TASK INPUTS:
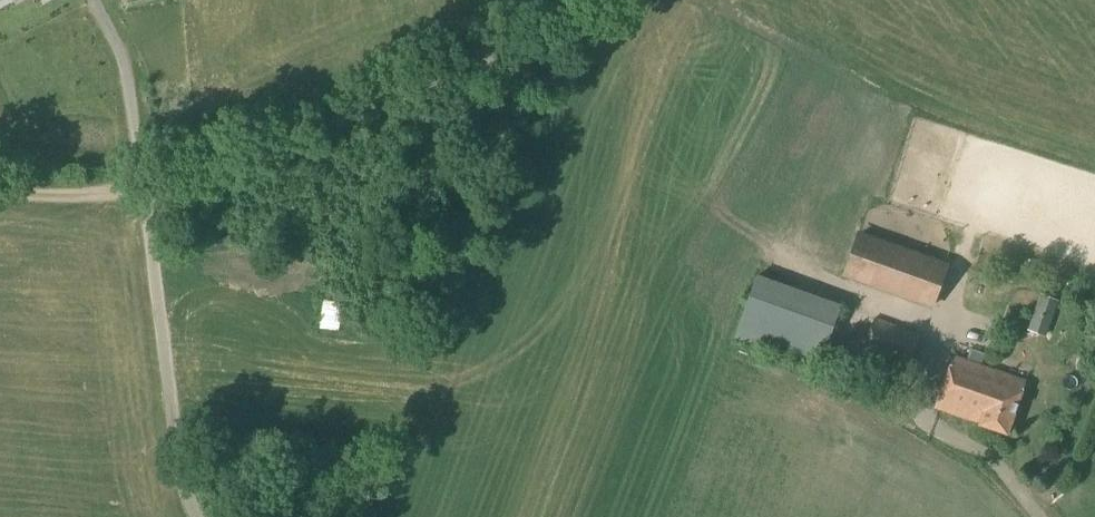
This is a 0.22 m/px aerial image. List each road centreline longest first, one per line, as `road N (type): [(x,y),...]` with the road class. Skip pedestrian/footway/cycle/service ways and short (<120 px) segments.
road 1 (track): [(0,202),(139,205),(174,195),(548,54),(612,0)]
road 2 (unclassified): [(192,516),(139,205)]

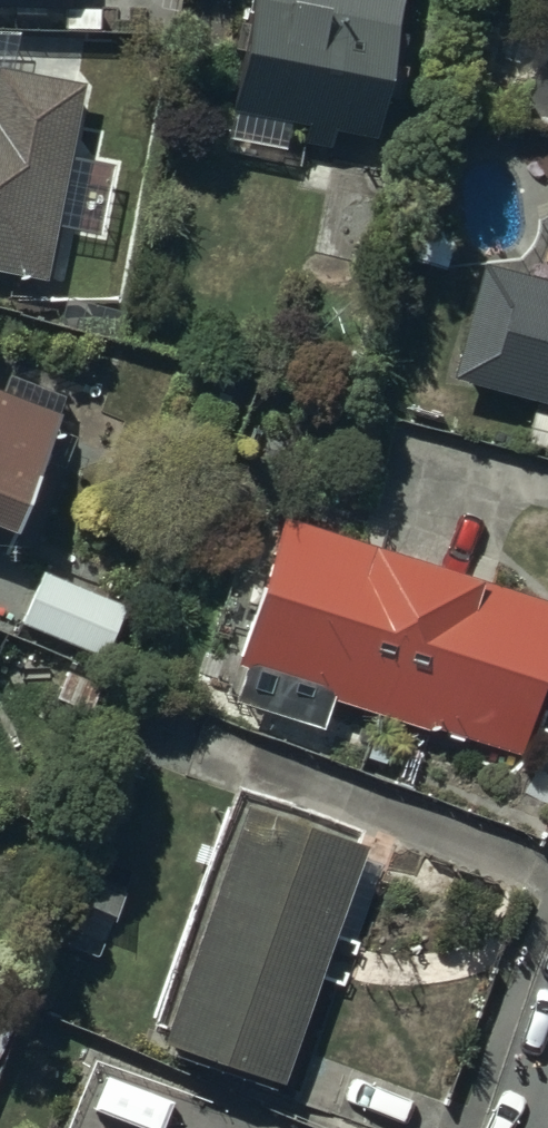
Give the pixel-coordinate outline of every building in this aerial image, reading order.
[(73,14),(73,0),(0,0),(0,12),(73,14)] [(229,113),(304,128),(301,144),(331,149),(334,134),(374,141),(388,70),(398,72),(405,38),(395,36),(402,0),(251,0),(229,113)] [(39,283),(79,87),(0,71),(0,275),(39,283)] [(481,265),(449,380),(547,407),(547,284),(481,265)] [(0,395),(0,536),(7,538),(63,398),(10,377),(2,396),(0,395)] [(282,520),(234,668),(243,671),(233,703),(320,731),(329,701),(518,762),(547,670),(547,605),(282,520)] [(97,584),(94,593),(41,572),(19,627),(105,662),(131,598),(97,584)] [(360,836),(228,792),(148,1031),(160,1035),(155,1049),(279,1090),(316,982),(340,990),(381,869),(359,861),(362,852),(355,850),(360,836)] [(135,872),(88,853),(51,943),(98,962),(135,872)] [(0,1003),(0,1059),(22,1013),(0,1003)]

WHAT IS BEING ASKED: The entries above are to be retyped exactly, with each picture left out.

REPLY TO THE EXERCISE:
This is a 0.22 m/px aerial image. List each road centreline longest first, one per line, as `road N (type): [(x,y),...]` with the road class. Skip pedestrian/footway/cycle/service ways and short (<120 px) segments.
road 1 (track): [(0,202),(139,205),(174,195),(548,54),(612,0)]
road 2 (unclassified): [(192,516),(139,205)]

Give the pixel-coordinate outline of every building in this aerial image, reading order.
[(73,14),(73,0),(0,0),(0,12),(73,14)] [(229,113),(304,128),(301,144),(331,149),(334,134),(374,141),(388,70),(398,72),(405,38),(395,36),(402,0),(251,0),(229,113)] [(39,283),(79,87),(0,71),(0,275),(39,283)] [(481,265),(449,380),(547,407),(547,284),(481,265)] [(0,395),(0,536),(7,538),(63,398),(10,377),(2,396),(0,395)] [(282,520),(234,668),(243,671),(233,703),(320,731),(329,701),(518,762),(547,670),(547,605),(282,520)] [(97,584),(94,593),(41,572),(19,627),(105,662),(131,598),(97,584)] [(360,836),(228,792),(148,1031),(160,1035),(155,1049),(279,1090),(316,982),(340,990),(381,869),(359,861),(362,852),(355,850),(360,836)] [(135,872),(88,853),(51,943),(98,962),(135,872)] [(0,1003),(0,1059),(22,1013),(0,1003)]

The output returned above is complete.